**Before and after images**
————
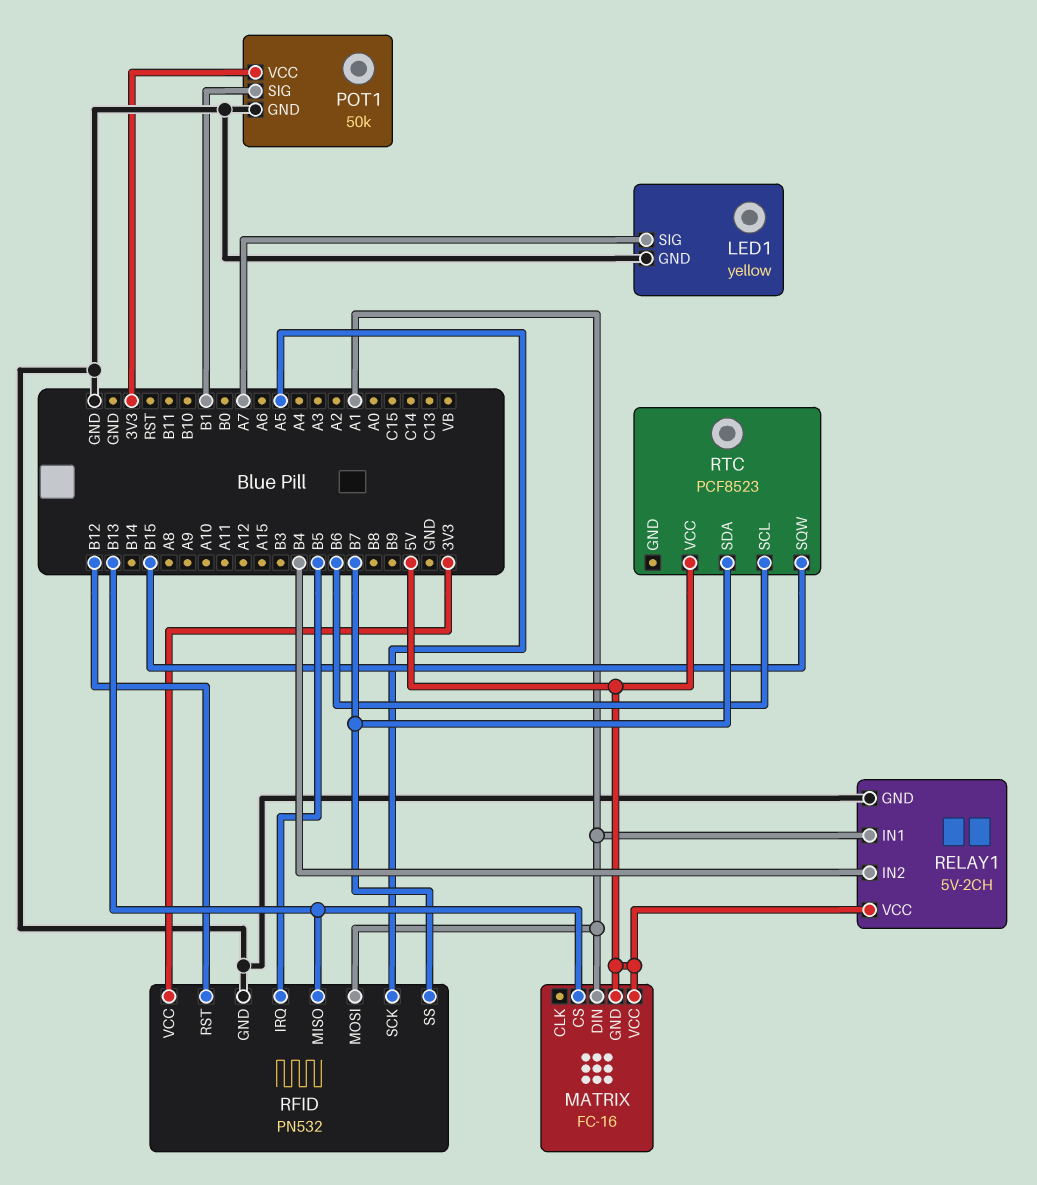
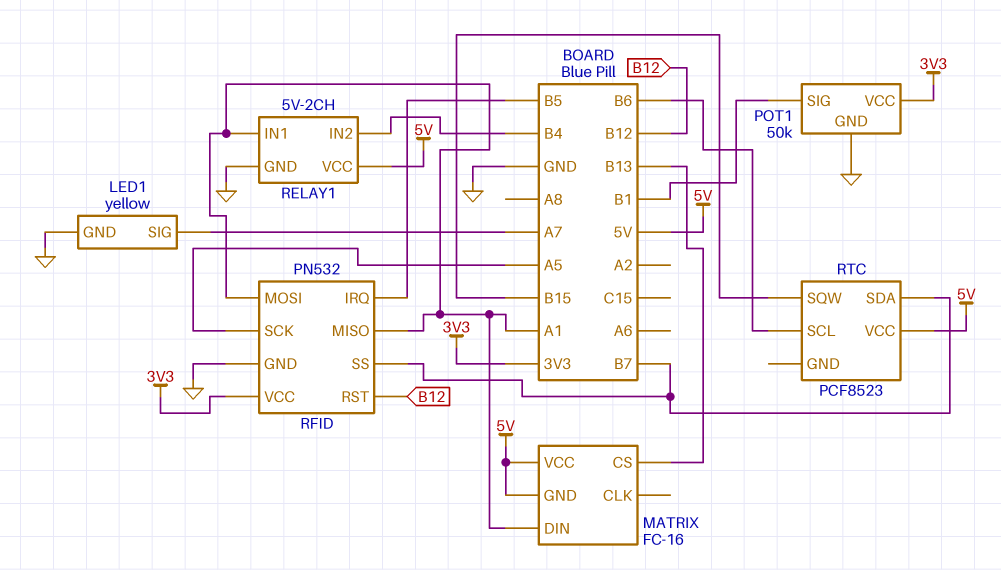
RFID pin MISO: B13 -> A1

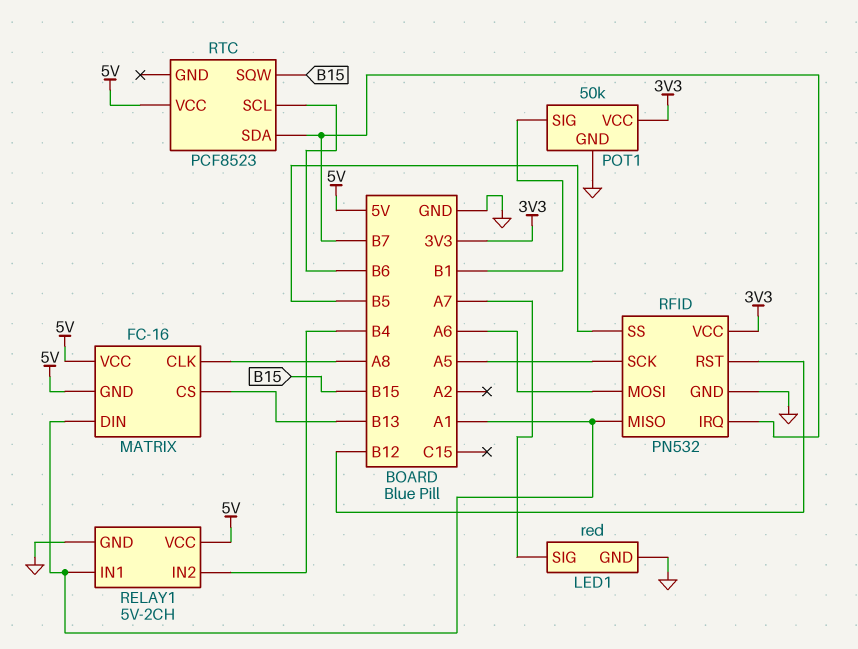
LED1: yellow -> red
MATRIX pin CLK: none -> A8
RFID pin IRQ: B5 -> B7
RFID pin MOSI: A1 -> A6
RFID pin SS: B7 -> B5

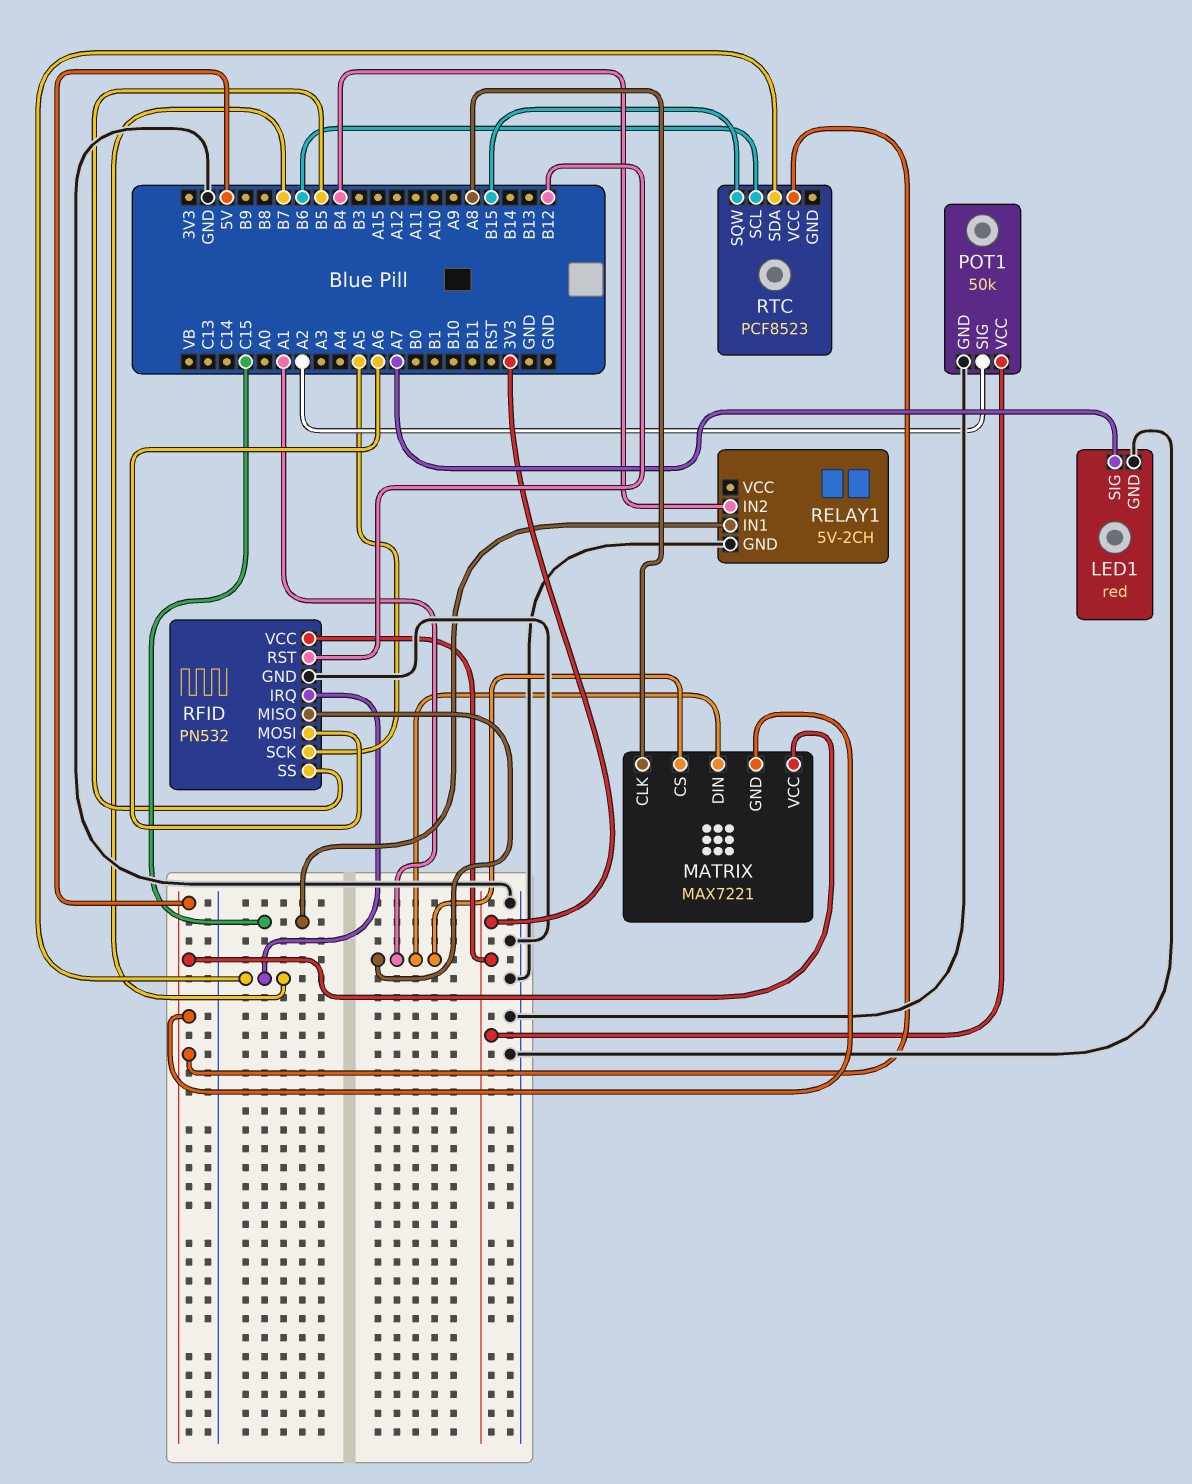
MATRIX: FC-16 -> MAX7221
MATRIX pin CS: B13 -> A1
POT1 pin SIG: B1 -> A2
RELAY1 pin IN1: A1 -> C15
RELAY1 pin VCC: 5V -> none

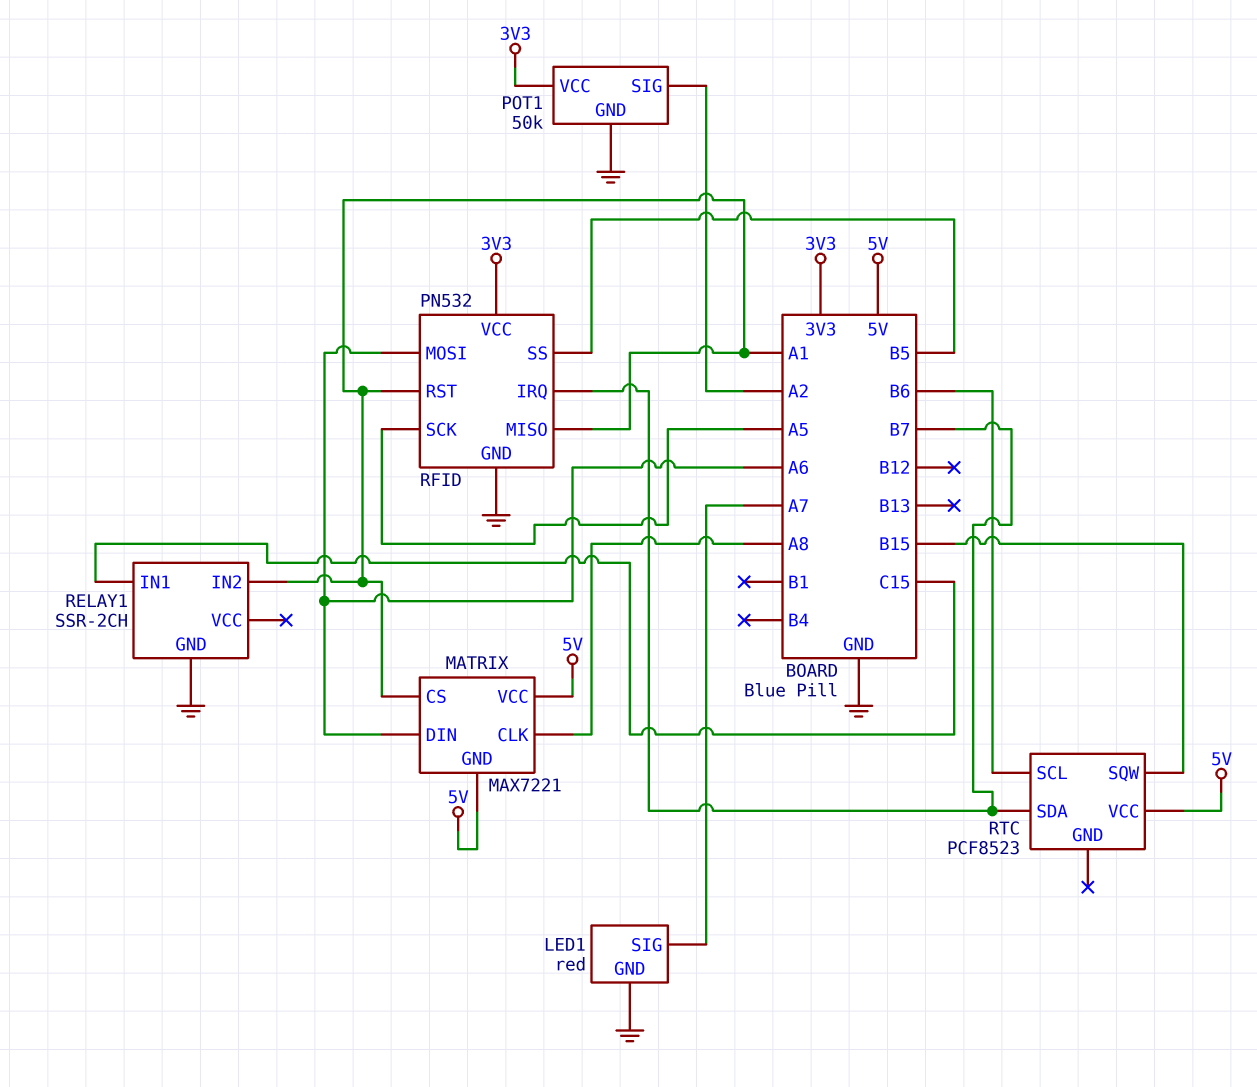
MATRIX pin DIN: A1 -> A6
RELAY1: 5V-2CH -> SSR-2CH
RELAY1 pin IN2: B4 -> A1
RFID pin RST: B12 -> A1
————
Please give the records again word for word, omitting all images.

RFID pin MISO: B13 -> A1

LED1: yellow -> red
MATRIX pin CLK: none -> A8
RFID pin IRQ: B5 -> B7
RFID pin MOSI: A1 -> A6
RFID pin SS: B7 -> B5

MATRIX: FC-16 -> MAX7221
MATRIX pin CS: B13 -> A1
POT1 pin SIG: B1 -> A2
RELAY1 pin IN1: A1 -> C15
RELAY1 pin VCC: 5V -> none

MATRIX pin DIN: A1 -> A6
RELAY1: 5V-2CH -> SSR-2CH
RELAY1 pin IN2: B4 -> A1
RFID pin RST: B12 -> A1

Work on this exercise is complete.